• _TASK STATEMENT_:
Would you reproduce exactly the lines below from the one holding "blue cutting board: 8 -> 9" through the one holding "black cupcake: 2 -> 1", inclusive, and no others?

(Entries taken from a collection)
..............................

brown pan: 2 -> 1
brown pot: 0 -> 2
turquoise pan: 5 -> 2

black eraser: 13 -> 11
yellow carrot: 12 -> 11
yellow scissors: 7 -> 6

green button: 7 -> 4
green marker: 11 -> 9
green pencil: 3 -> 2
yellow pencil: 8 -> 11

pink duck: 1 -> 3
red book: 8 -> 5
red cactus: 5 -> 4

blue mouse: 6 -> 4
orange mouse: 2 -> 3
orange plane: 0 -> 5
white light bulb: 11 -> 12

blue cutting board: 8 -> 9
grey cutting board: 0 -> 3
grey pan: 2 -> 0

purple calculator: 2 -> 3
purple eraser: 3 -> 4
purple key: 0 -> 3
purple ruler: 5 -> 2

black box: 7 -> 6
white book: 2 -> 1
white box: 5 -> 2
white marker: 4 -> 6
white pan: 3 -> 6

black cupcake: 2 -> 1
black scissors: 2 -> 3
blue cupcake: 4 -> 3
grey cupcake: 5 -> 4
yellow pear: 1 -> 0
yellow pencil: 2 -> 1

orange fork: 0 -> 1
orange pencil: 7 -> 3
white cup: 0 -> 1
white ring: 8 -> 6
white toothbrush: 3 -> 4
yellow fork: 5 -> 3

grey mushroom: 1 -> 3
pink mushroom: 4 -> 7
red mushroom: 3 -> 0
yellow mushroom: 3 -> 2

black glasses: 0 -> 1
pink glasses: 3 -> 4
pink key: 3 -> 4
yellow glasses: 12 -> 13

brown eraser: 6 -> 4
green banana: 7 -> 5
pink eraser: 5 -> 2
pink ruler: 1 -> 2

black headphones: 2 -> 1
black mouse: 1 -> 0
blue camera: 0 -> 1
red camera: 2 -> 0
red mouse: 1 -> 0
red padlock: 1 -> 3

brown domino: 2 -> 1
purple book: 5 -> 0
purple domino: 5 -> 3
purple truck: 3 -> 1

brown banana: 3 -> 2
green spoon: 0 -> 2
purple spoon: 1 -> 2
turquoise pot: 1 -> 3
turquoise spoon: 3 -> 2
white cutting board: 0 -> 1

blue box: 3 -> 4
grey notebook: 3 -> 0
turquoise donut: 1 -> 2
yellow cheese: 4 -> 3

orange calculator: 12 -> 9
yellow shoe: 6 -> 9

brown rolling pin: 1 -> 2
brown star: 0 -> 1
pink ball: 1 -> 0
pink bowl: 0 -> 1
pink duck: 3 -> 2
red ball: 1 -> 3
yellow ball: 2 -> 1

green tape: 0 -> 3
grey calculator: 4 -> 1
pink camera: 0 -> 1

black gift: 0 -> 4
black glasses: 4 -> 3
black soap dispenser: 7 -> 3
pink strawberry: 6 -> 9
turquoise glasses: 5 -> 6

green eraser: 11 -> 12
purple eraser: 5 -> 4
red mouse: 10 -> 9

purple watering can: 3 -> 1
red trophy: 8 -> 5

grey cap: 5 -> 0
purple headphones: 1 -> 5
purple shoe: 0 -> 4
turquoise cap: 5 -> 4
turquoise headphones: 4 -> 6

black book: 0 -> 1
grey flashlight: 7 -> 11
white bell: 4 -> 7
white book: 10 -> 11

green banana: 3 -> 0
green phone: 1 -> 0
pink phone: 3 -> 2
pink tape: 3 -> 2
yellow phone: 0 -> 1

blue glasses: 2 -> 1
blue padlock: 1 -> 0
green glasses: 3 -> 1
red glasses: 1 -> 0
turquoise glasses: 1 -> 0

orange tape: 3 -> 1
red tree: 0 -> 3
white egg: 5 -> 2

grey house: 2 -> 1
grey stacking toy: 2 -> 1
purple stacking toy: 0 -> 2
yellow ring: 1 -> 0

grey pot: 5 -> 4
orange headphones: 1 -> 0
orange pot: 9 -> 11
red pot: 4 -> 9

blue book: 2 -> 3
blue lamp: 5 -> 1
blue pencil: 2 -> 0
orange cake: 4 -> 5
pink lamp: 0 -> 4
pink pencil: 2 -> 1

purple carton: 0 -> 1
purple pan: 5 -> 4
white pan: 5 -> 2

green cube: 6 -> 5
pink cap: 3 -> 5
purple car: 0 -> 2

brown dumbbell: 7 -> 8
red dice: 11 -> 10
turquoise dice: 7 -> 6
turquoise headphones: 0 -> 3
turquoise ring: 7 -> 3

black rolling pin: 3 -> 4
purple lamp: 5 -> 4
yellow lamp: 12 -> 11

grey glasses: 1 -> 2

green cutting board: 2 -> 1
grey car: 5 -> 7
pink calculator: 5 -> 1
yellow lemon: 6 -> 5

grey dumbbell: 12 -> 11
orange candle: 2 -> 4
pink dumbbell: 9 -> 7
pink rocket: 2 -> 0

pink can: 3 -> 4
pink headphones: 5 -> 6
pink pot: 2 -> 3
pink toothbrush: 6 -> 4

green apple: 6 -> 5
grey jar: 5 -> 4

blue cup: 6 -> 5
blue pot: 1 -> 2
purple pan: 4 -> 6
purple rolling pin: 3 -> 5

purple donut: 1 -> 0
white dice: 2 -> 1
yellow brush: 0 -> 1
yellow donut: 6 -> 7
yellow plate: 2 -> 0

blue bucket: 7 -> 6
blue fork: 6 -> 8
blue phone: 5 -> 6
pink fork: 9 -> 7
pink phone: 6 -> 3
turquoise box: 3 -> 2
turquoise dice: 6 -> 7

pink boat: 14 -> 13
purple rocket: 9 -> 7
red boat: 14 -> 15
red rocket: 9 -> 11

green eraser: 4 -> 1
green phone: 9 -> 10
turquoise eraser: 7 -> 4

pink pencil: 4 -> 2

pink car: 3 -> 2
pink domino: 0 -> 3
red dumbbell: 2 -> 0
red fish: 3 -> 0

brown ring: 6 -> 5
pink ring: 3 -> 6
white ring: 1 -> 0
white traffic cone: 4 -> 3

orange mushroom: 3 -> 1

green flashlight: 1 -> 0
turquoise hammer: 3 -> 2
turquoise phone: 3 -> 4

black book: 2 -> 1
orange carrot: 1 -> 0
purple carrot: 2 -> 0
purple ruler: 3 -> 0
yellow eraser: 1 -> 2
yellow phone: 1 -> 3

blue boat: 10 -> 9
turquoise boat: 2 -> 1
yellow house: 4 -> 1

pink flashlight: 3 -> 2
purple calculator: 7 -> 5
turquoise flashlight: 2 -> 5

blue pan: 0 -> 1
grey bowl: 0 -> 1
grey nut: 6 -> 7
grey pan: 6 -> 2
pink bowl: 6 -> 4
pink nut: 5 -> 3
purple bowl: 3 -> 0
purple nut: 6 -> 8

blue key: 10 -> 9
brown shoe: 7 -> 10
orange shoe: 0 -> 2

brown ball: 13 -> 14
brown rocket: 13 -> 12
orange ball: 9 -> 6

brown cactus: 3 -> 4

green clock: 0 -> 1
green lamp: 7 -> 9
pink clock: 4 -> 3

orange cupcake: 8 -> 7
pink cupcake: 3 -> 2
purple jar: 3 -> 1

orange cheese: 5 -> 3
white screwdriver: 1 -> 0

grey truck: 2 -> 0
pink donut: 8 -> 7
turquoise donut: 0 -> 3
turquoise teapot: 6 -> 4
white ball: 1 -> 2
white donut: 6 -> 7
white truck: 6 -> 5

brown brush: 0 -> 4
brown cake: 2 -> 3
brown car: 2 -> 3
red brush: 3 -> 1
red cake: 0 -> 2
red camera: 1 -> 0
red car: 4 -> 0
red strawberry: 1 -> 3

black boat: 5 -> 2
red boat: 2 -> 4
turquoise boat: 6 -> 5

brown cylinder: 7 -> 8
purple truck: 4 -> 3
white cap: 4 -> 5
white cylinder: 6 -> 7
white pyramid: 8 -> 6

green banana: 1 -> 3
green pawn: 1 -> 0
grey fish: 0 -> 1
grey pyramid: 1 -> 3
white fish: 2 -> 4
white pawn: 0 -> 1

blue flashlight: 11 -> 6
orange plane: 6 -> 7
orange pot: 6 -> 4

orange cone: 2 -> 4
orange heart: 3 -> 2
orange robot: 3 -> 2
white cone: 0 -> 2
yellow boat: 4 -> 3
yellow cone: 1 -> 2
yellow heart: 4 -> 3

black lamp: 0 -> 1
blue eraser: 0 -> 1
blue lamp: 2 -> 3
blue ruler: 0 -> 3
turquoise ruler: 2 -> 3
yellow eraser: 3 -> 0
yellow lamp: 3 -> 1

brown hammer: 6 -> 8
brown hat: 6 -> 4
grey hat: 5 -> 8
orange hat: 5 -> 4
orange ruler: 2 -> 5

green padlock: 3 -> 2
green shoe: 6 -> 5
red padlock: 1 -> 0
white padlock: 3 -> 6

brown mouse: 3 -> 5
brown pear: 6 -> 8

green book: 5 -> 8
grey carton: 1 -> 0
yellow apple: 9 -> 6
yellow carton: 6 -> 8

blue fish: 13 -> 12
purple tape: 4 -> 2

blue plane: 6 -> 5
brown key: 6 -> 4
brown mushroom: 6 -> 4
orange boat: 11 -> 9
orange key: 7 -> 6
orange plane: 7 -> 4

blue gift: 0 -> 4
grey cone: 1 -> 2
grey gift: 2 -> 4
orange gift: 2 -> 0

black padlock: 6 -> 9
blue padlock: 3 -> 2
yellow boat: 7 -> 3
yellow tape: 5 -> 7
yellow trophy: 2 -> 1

..............................

• _EXERCISE ANSWER_:
blue cutting board: 8 -> 9
grey cutting board: 0 -> 3
grey pan: 2 -> 0

purple calculator: 2 -> 3
purple eraser: 3 -> 4
purple key: 0 -> 3
purple ruler: 5 -> 2

black box: 7 -> 6
white book: 2 -> 1
white box: 5 -> 2
white marker: 4 -> 6
white pan: 3 -> 6

black cupcake: 2 -> 1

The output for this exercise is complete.